**PROBLEM DETAILS**
Out of the lines below, please list those that hold the string "pink".

━━━

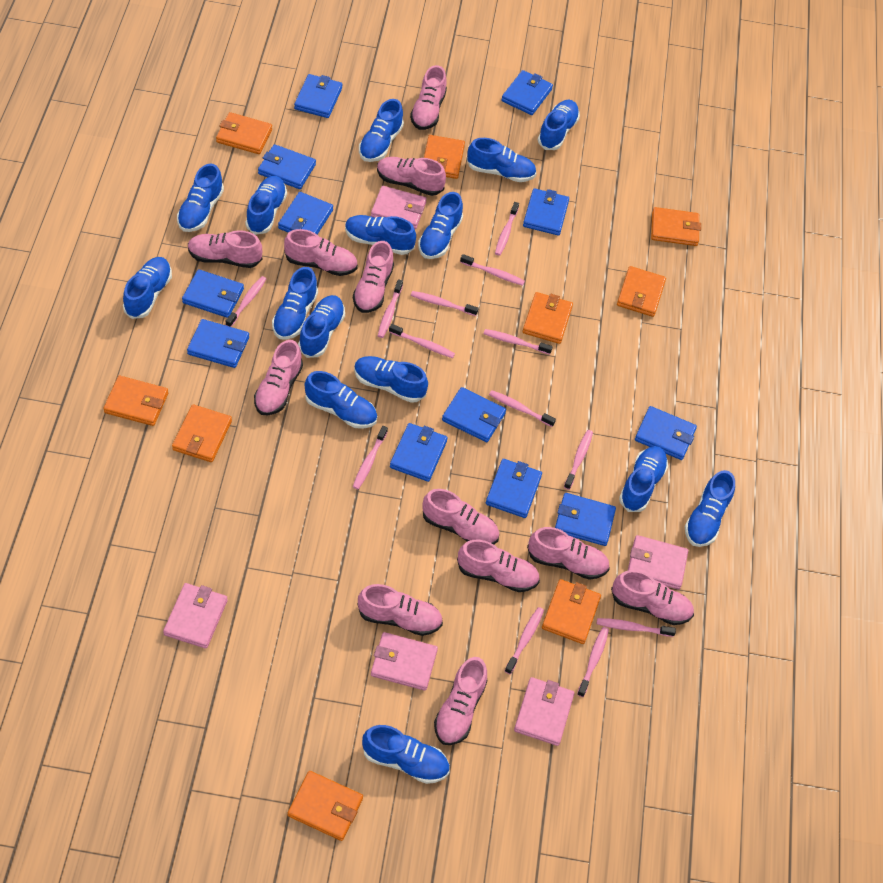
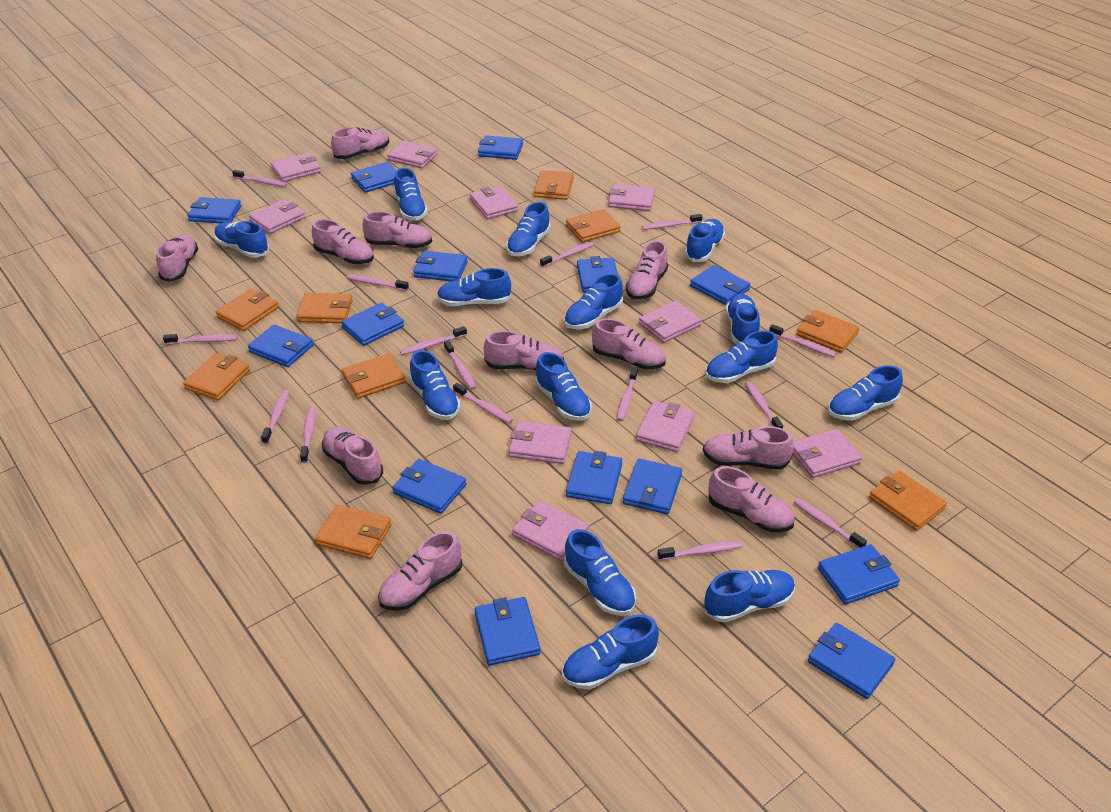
blue shoe: 15 -> 14
blue wallet: 12 -> 14
pink shoe: 12 -> 11
pink toothbrush: 13 -> 15
pink wallet: 5 -> 10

━━━

**ANSWER TO THIS PROBLEM**
pink shoe: 12 -> 11
pink toothbrush: 13 -> 15
pink wallet: 5 -> 10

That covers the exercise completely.